The exercise: Change "word" to "term" throughout the rows below and leave everything else unchanged. Omit the pictures from your answer.

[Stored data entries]
+++++
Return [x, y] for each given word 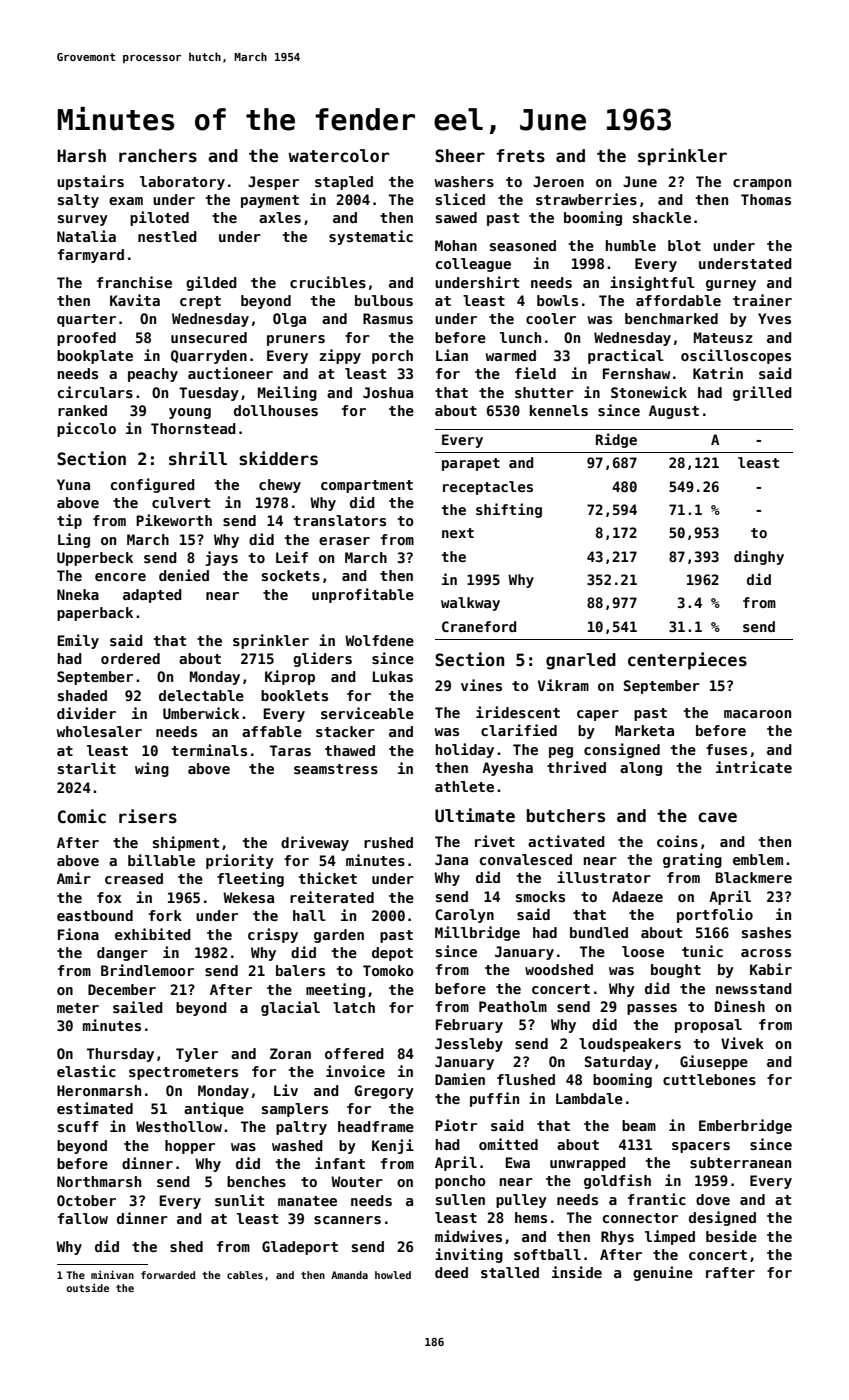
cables [245, 1275]
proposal [708, 1026]
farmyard [91, 256]
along [641, 769]
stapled [344, 183]
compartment [367, 486]
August [674, 412]
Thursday [120, 1055]
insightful [652, 283]
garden [339, 936]
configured [153, 485]
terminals [209, 750]
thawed [350, 750]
+++++
Full output:
Return [x, y] for each given term 
cables [245, 1275]
proposal [708, 1026]
farmyard [91, 256]
along [641, 769]
stapled [344, 183]
compartment [367, 486]
August [674, 412]
Thursday [120, 1055]
insightful [652, 283]
garden [339, 936]
configured [153, 485]
terminals [209, 750]
thawed [350, 750]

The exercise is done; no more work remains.